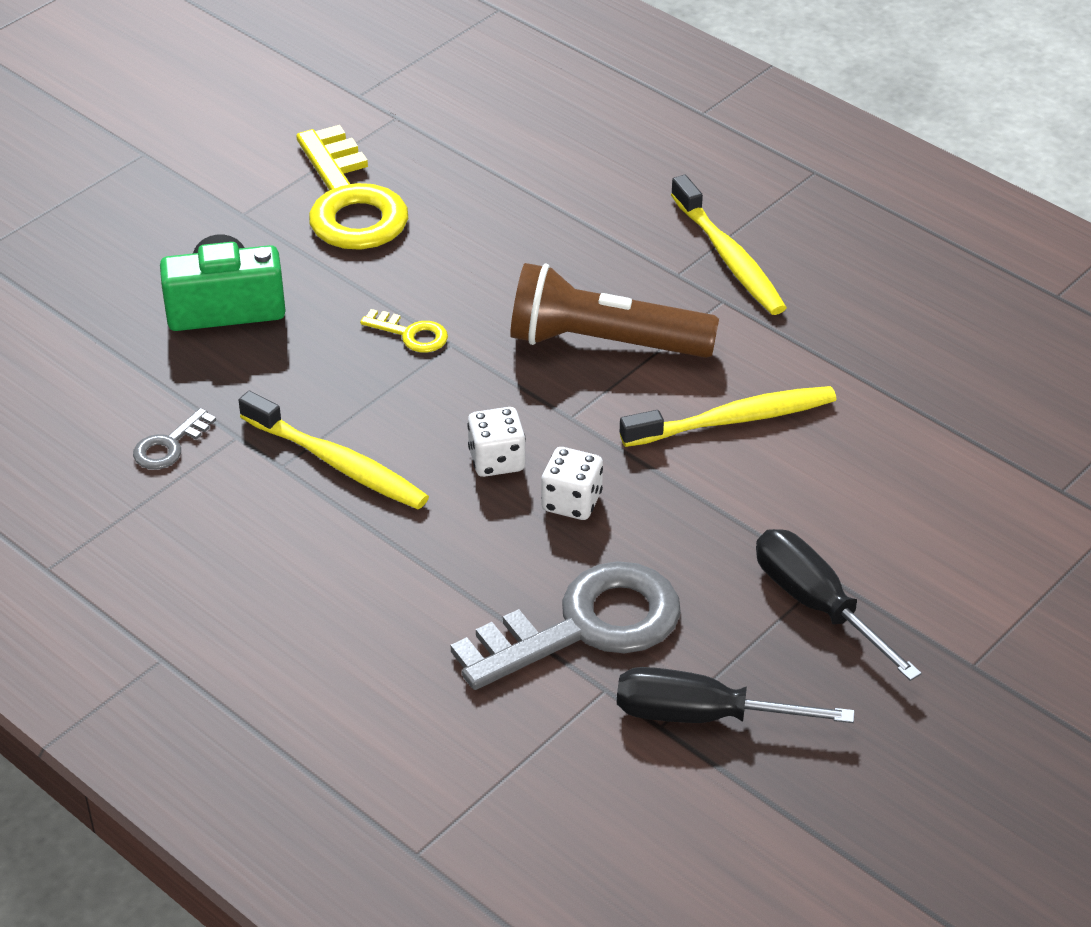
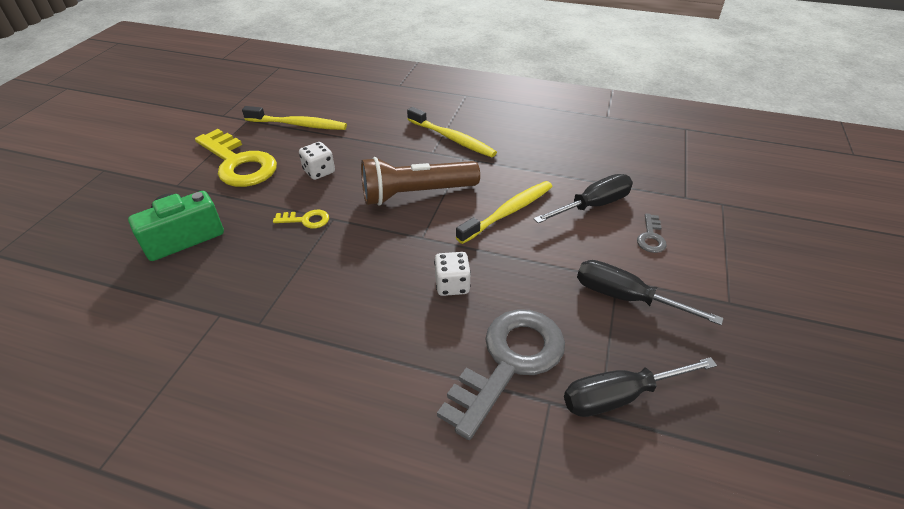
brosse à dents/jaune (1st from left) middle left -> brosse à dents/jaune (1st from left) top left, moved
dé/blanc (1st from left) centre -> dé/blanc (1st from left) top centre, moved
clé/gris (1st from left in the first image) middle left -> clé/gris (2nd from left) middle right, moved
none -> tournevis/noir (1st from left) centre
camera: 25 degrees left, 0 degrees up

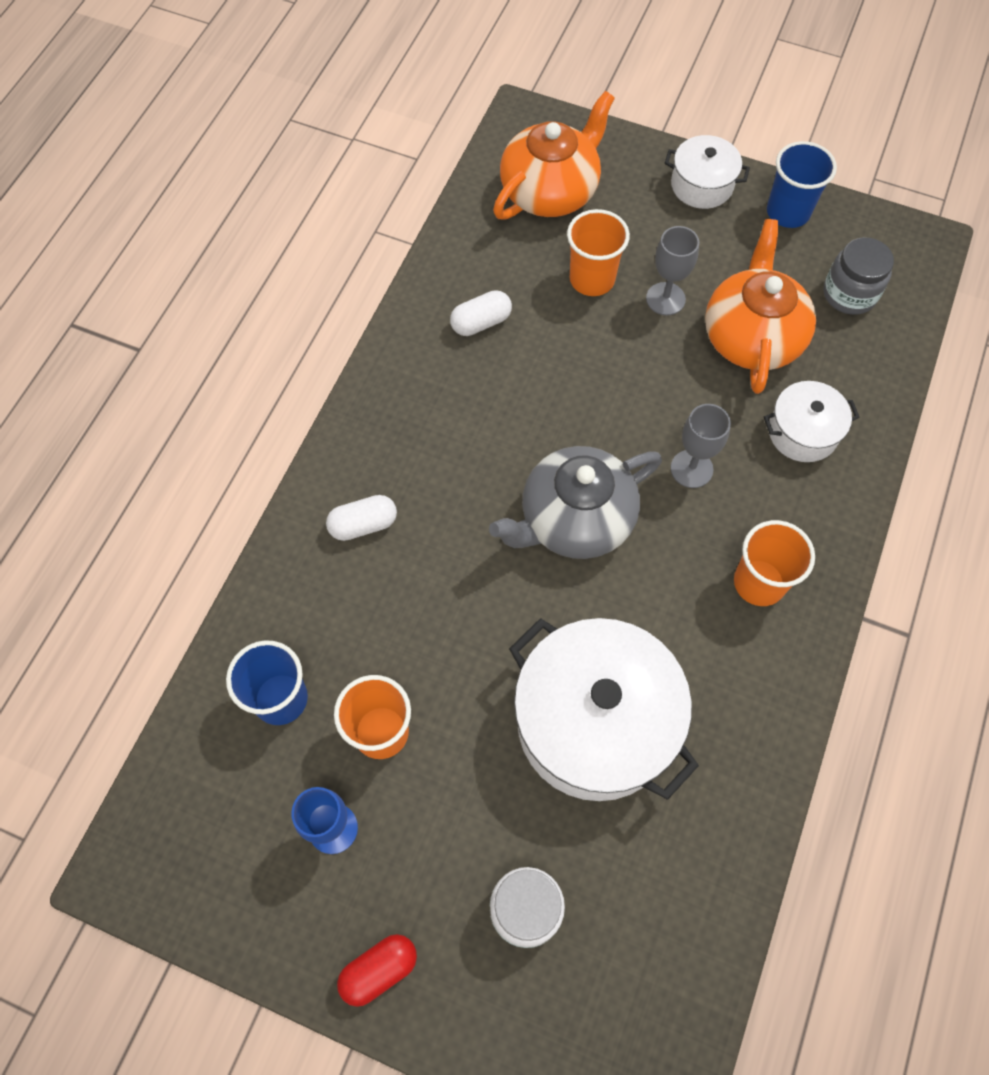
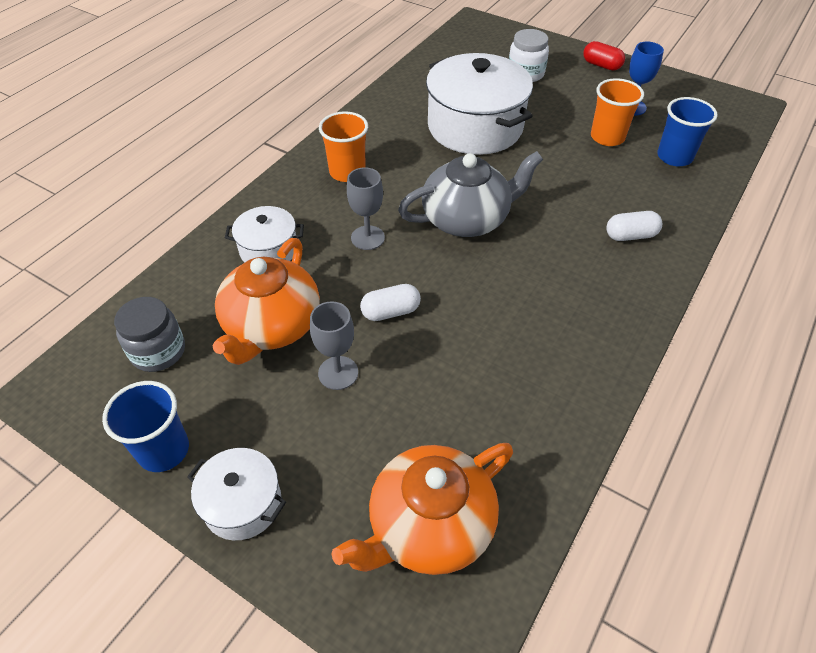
gobelet/orange (2nd from left) top centre -> none
gélule/blanc (2nd from left in the first image) top centre -> gélule/blanc (1st from left) centre, moved
gélule/rouge bottom centre -> gélule/rouge top right, 60 degrees clockwise
camera: 170 degrees left, 15 degrees down

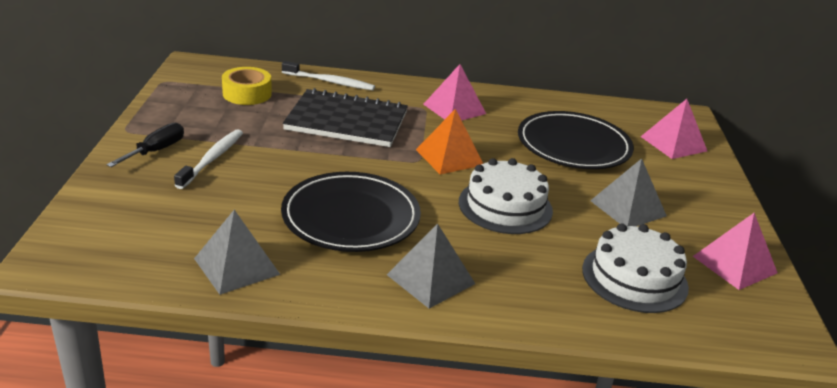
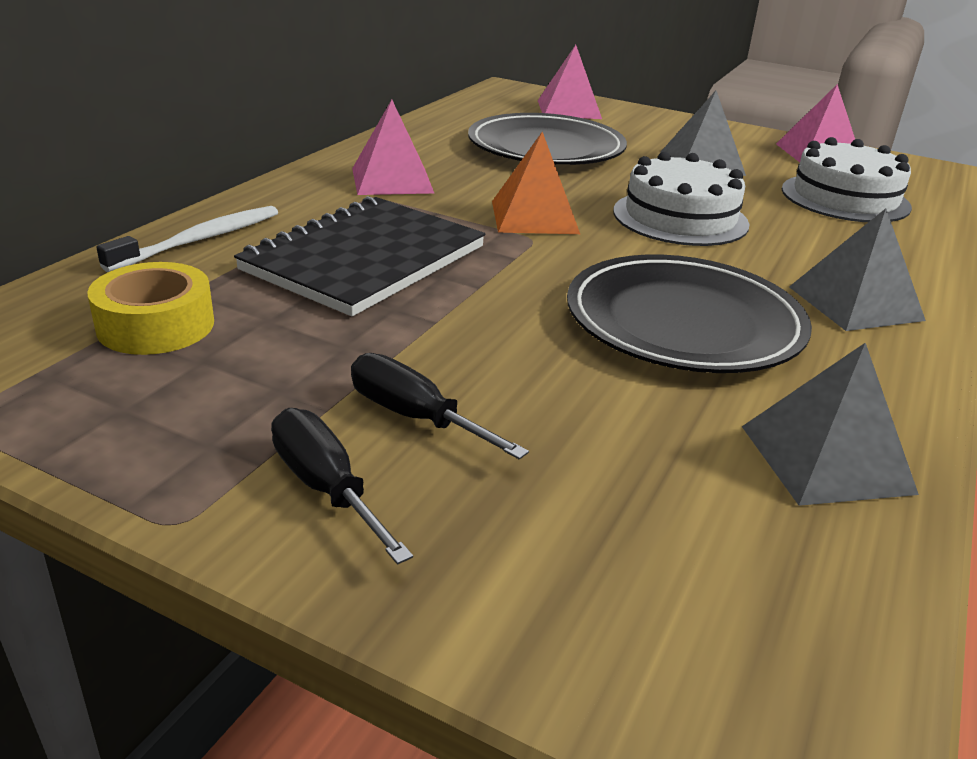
brosse à dents/blanc (1st from left) middle left -> tournevis/noir (2nd from left) centre
camera: 65 degrees left, 0 degrees up

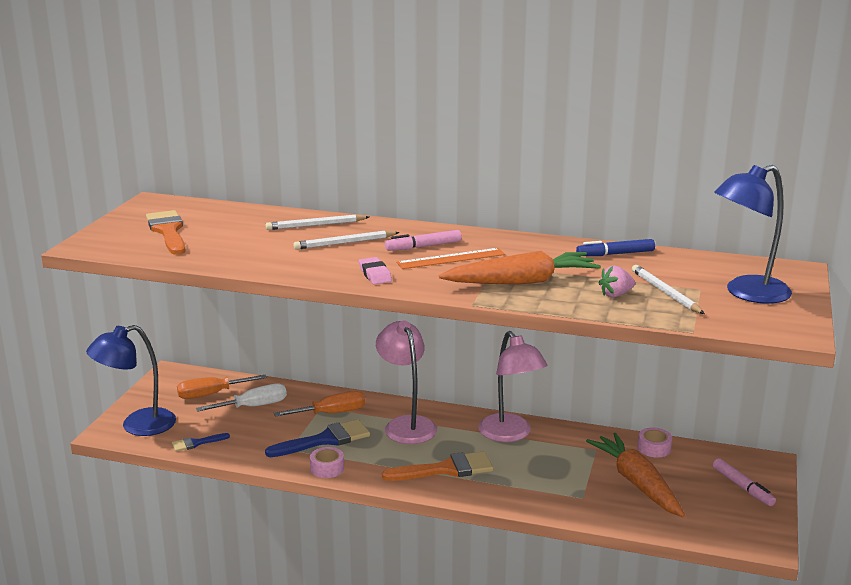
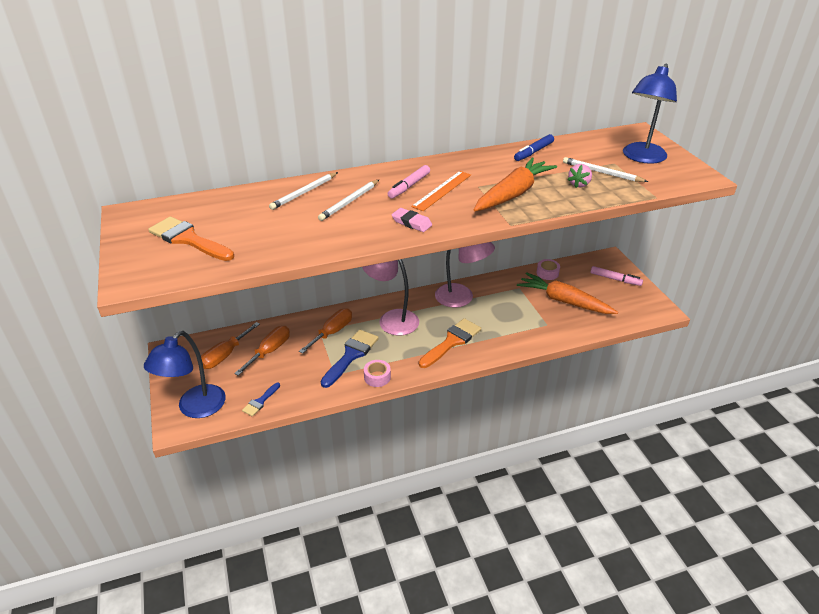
tournevis/blanc bottom left -> tournevis/orange (2nd from left) middle left
camera: 35 degrees left, 15 degrees up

Exercise objective |
Write out the entries above verbatim, without pictures.

Task solution |
brosse à dents/jaune (1st from left) middle left -> brosse à dents/jaune (1st from left) top left, moved
dé/blanc (1st from left) centre -> dé/blanc (1st from left) top centre, moved
clé/gris (1st from left in the first image) middle left -> clé/gris (2nd from left) middle right, moved
none -> tournevis/noir (1st from left) centre
camera: 25 degrees left, 0 degrees up

gobelet/orange (2nd from left) top centre -> none
gélule/blanc (2nd from left in the first image) top centre -> gélule/blanc (1st from left) centre, moved
gélule/rouge bottom centre -> gélule/rouge top right, 60 degrees clockwise
camera: 170 degrees left, 15 degrees down

brosse à dents/blanc (1st from left) middle left -> tournevis/noir (2nd from left) centre
camera: 65 degrees left, 0 degrees up

tournevis/blanc bottom left -> tournevis/orange (2nd from left) middle left
camera: 35 degrees left, 15 degrees up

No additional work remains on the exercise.